Information shown: Begin

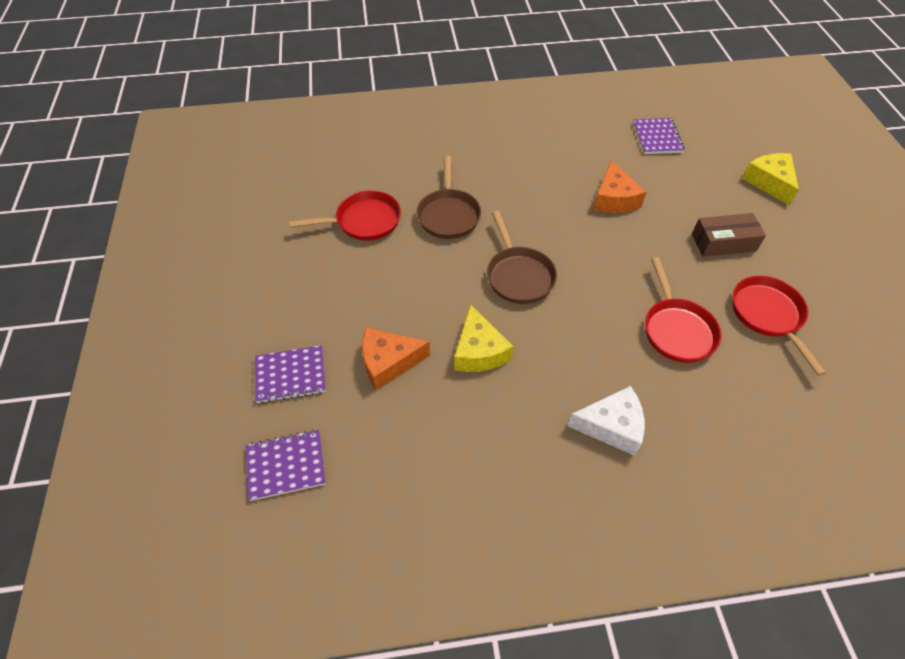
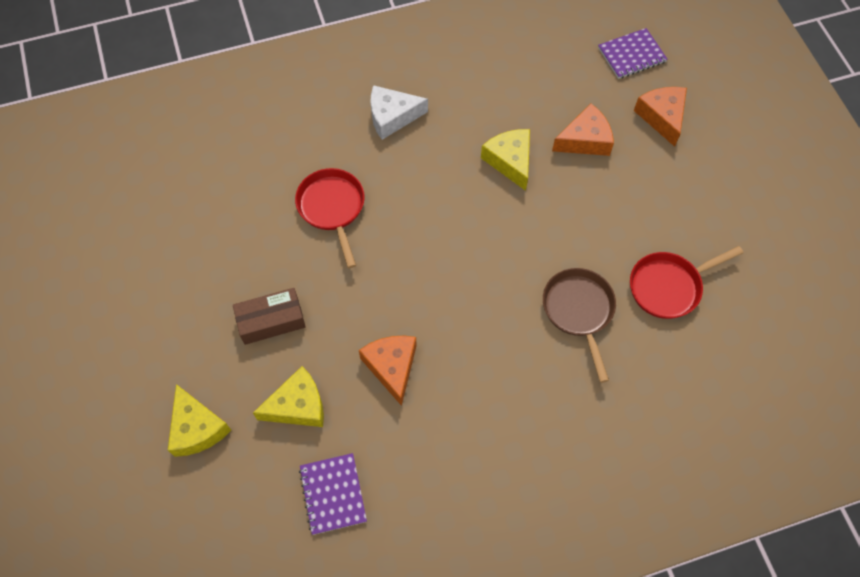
camera: 170 degrees right, 10 degrees up
(290, 375) = (662, 117): purple notebook -> orange cheese
(518, 275) = (487, 244): brown pan -> none
(690, 185) = (298, 405): none -> yellow cheese
(768, 315) = (242, 237): red pan -> none

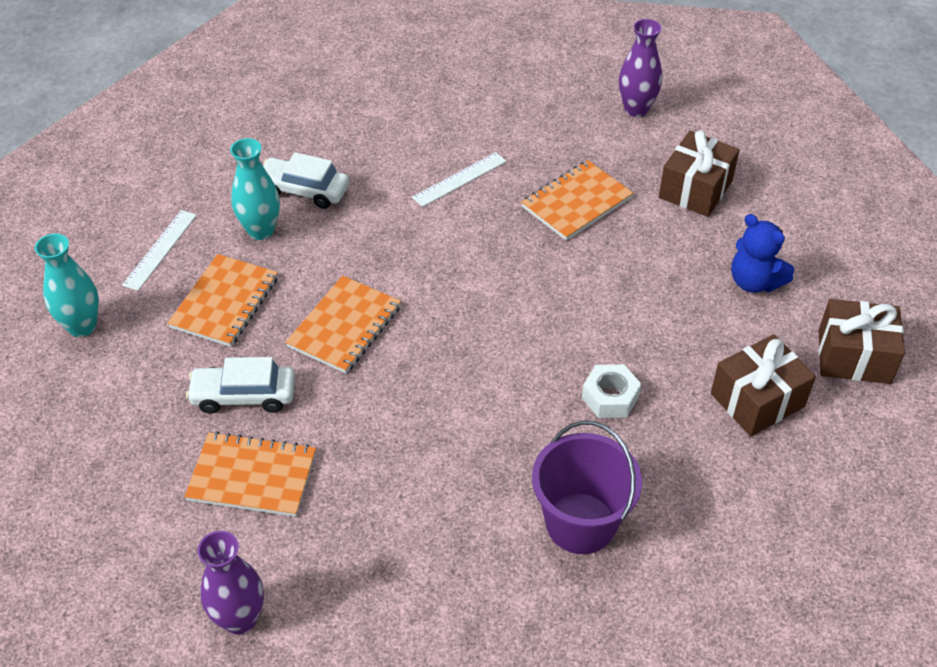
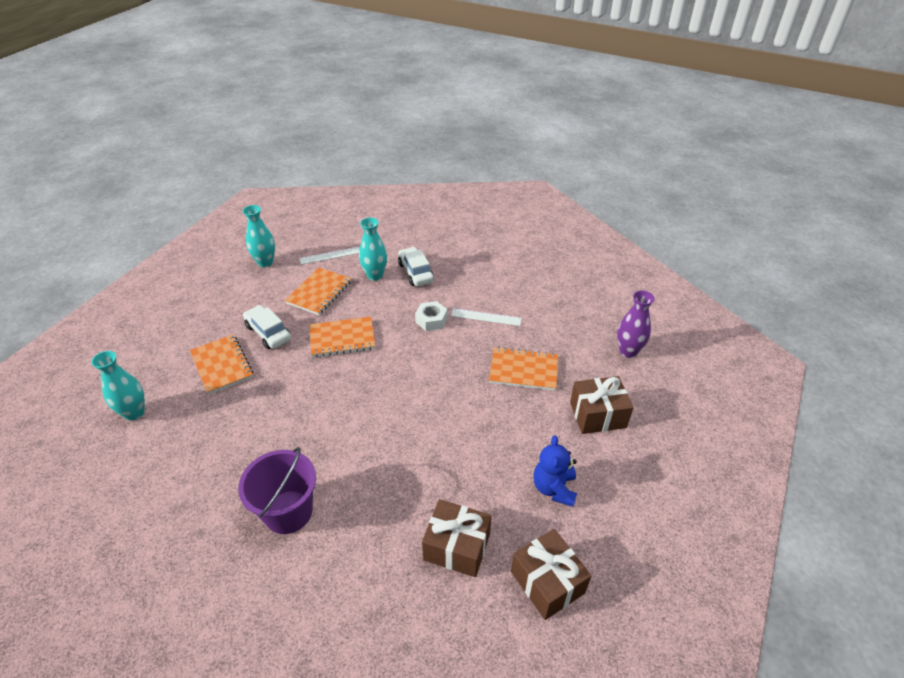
camera: 50 degrees right, 5 degrees down
(225, 302) = (319, 292): orange notebook -> orange notebook turned 45 degrees counterclockwise
(240, 619) = (134, 413): purple vase -> turquoise vase
(610, 397) = (392, 471): white nut -> white nut (431, 320)

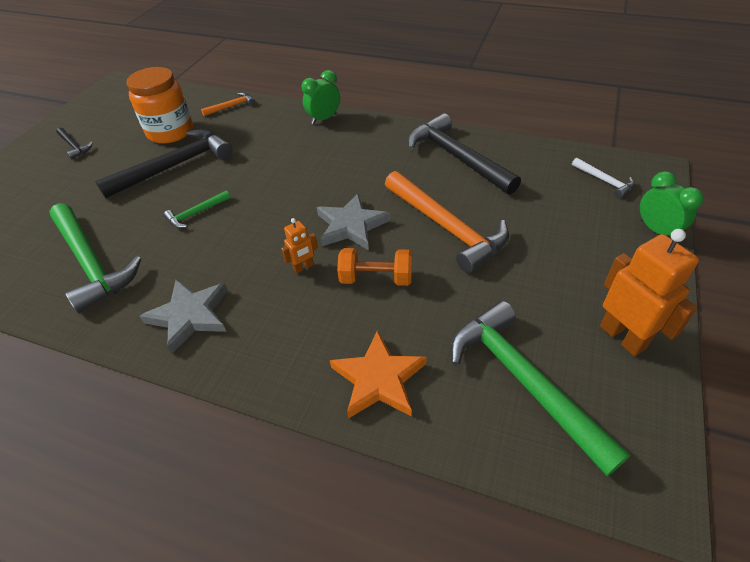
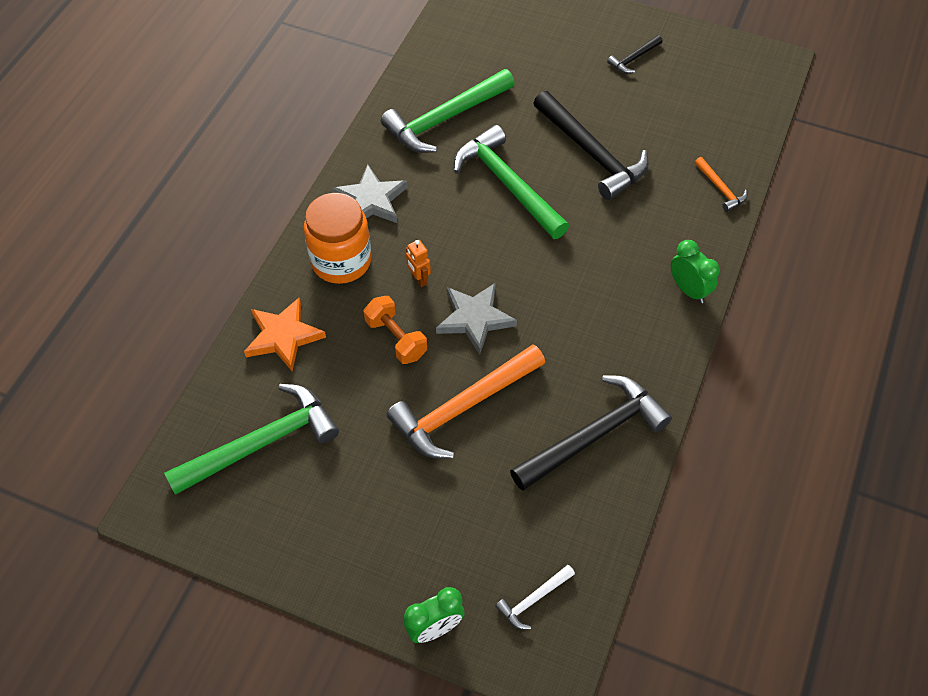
camera: 90 degrees right, 10 degrees up
(170, 132) = (661, 137): orange jar -> orange jar (341, 261)
(196, 213) = (507, 184): green hammer -> green hammer, size x2.15
(376, 278) = (396, 338): orange dumbbell -> orange dumbbell turned 45 degrees counterclockwise
(622, 337) = (292, 538): orange robot -> none

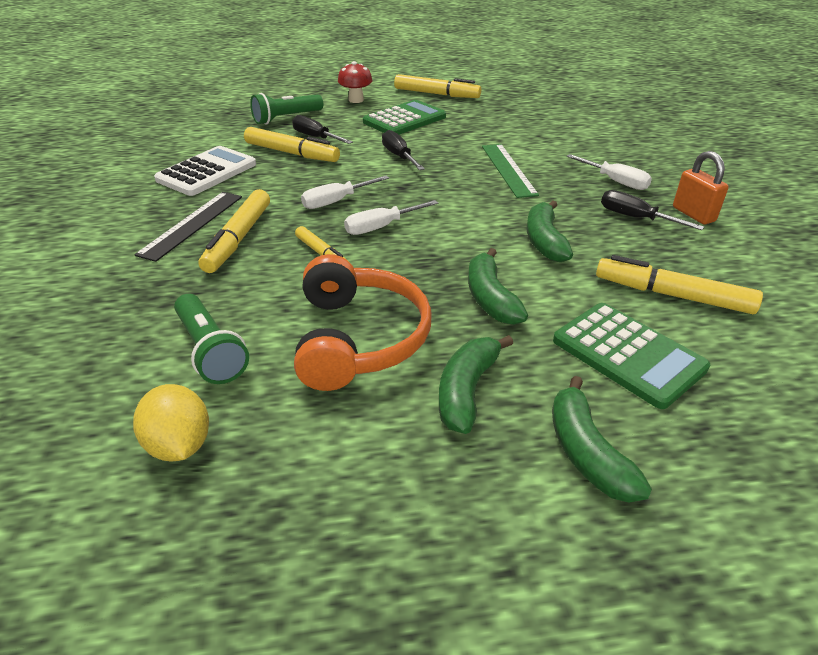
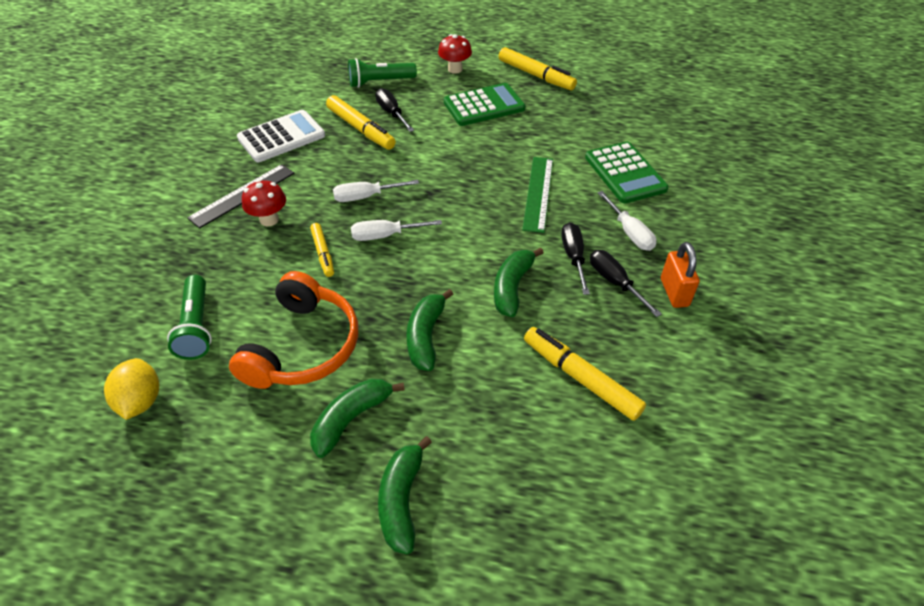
camera: 20 degrees right, 10 degrees up
(238, 238) = (269, 220): yellow marker -> red mushroom
(399, 156) = (450, 154): black screwdriver -> black screwdriver (573, 257)
(628, 354) = (497, 425): green calculator -> green calculator (625, 173)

Information shown: End

- Exercise
Leaving every picture out, write out exactly the lines from the beginning of the listing above to the line with "camera: 90 degrees right, 10 degrees up", inclusive.

- Reply to the task
camera: 170 degrees right, 10 degrees up
(290, 375) = (662, 117): purple notebook -> orange cheese
(518, 275) = (487, 244): brown pan -> none
(690, 185) = (298, 405): none -> yellow cheese
(768, 315) = (242, 237): red pan -> none

camera: 50 degrees right, 5 degrees down
(225, 302) = (319, 292): orange notebook -> orange notebook turned 45 degrees counterclockwise
(240, 619) = (134, 413): purple vase -> turquoise vase
(610, 397) = (392, 471): white nut -> white nut (431, 320)

camera: 90 degrees right, 10 degrees up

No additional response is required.